» **Dataset section**:
____

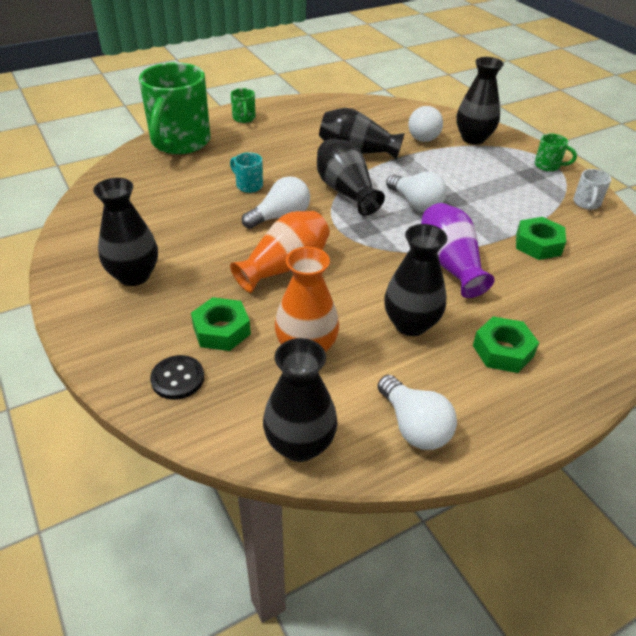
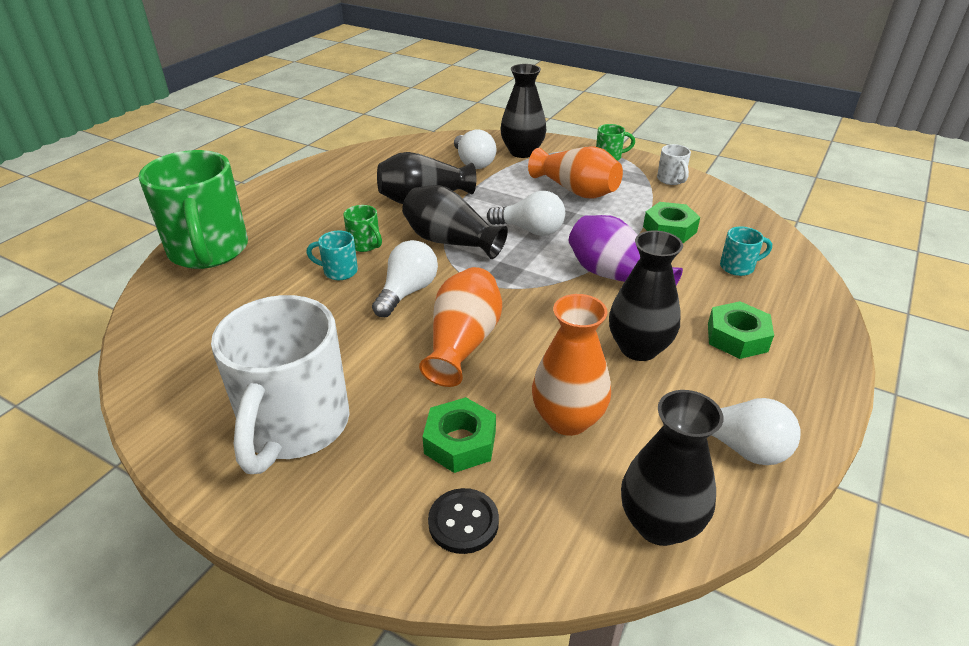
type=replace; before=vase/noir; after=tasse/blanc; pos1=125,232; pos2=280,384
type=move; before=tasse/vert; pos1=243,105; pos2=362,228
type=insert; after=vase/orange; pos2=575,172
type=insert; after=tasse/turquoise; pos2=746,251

____

» **Directions for this task**: Copy out each line of the listing that holds "before".

» **Task response**:
type=replace; before=vase/noir; after=tasse/blanc; pos1=125,232; pos2=280,384
type=move; before=tasse/vert; pos1=243,105; pos2=362,228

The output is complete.